• [Task instructions]:
The entries are to be output once more, word for word.

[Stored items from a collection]

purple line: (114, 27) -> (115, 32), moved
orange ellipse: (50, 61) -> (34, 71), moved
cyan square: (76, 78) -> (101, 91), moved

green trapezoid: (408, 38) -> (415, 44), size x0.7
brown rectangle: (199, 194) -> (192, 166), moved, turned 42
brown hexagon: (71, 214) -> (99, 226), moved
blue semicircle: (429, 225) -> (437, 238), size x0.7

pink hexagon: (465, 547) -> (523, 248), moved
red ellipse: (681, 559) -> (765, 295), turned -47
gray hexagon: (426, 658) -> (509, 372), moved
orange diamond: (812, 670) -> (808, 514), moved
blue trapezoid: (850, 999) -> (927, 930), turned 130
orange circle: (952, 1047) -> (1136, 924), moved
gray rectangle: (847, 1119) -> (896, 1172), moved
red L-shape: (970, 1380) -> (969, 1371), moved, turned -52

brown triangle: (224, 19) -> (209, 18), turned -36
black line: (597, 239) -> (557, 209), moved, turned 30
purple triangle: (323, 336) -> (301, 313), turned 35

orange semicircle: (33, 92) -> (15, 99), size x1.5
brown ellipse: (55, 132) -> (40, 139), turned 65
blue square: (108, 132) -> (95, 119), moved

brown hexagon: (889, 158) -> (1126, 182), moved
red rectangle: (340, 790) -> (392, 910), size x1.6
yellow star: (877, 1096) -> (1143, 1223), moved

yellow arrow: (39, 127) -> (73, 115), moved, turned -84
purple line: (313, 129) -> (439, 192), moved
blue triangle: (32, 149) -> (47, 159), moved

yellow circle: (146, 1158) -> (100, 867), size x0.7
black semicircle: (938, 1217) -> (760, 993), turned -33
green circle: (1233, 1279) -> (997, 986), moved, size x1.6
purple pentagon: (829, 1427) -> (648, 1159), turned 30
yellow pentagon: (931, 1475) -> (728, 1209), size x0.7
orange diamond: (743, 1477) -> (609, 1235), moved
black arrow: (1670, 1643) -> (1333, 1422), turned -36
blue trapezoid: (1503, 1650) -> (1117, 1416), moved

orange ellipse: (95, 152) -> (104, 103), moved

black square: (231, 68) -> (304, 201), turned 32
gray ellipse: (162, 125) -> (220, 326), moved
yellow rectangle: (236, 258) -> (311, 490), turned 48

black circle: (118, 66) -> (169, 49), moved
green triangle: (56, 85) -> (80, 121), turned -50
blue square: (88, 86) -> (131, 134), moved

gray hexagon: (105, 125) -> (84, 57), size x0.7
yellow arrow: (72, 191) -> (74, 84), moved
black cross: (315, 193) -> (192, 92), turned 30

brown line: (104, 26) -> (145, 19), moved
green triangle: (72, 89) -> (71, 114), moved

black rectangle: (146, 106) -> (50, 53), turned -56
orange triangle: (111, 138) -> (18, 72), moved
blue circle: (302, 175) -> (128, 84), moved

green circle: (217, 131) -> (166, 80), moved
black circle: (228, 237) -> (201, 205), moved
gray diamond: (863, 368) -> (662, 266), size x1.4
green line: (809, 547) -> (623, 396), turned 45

• [Result of the exercise]:
purple line: (114, 27) -> (115, 32), moved
orange ellipse: (50, 61) -> (34, 71), moved
cyan square: (76, 78) -> (101, 91), moved

green trapezoid: (408, 38) -> (415, 44), size x0.7
brown rectangle: (199, 194) -> (192, 166), moved, turned 42
brown hexagon: (71, 214) -> (99, 226), moved
blue semicircle: (429, 225) -> (437, 238), size x0.7

pink hexagon: (465, 547) -> (523, 248), moved
red ellipse: (681, 559) -> (765, 295), turned -47
gray hexagon: (426, 658) -> (509, 372), moved
orange diamond: (812, 670) -> (808, 514), moved
blue trapezoid: (850, 999) -> (927, 930), turned 130
orange circle: (952, 1047) -> (1136, 924), moved
gray rectangle: (847, 1119) -> (896, 1172), moved
red L-shape: (970, 1380) -> (969, 1371), moved, turned -52

brown triangle: (224, 19) -> (209, 18), turned -36
black line: (597, 239) -> (557, 209), moved, turned 30
purple triangle: (323, 336) -> (301, 313), turned 35

orange semicircle: (33, 92) -> (15, 99), size x1.5
brown ellipse: (55, 132) -> (40, 139), turned 65
blue square: (108, 132) -> (95, 119), moved

brown hexagon: (889, 158) -> (1126, 182), moved
red rectangle: (340, 790) -> (392, 910), size x1.6
yellow star: (877, 1096) -> (1143, 1223), moved

yellow arrow: (39, 127) -> (73, 115), moved, turned -84
purple line: (313, 129) -> (439, 192), moved
blue triangle: (32, 149) -> (47, 159), moved

yellow circle: (146, 1158) -> (100, 867), size x0.7
black semicircle: (938, 1217) -> (760, 993), turned -33
green circle: (1233, 1279) -> (997, 986), moved, size x1.6
purple pentagon: (829, 1427) -> (648, 1159), turned 30
yellow pentagon: (931, 1475) -> (728, 1209), size x0.7
orange diamond: (743, 1477) -> (609, 1235), moved
black arrow: (1670, 1643) -> (1333, 1422), turned -36
blue trapezoid: (1503, 1650) -> (1117, 1416), moved

orange ellipse: (95, 152) -> (104, 103), moved

black square: (231, 68) -> (304, 201), turned 32
gray ellipse: (162, 125) -> (220, 326), moved
yellow rectangle: (236, 258) -> (311, 490), turned 48

black circle: (118, 66) -> (169, 49), moved
green triangle: (56, 85) -> (80, 121), turned -50
blue square: (88, 86) -> (131, 134), moved

gray hexagon: (105, 125) -> (84, 57), size x0.7
yellow arrow: (72, 191) -> (74, 84), moved
black cross: (315, 193) -> (192, 92), turned 30

brown line: (104, 26) -> (145, 19), moved
green triangle: (72, 89) -> (71, 114), moved

black rectangle: (146, 106) -> (50, 53), turned -56
orange triangle: (111, 138) -> (18, 72), moved
blue circle: (302, 175) -> (128, 84), moved

green circle: (217, 131) -> (166, 80), moved
black circle: (228, 237) -> (201, 205), moved
gray diamond: (863, 368) -> (662, 266), size x1.4
green line: (809, 547) -> (623, 396), turned 45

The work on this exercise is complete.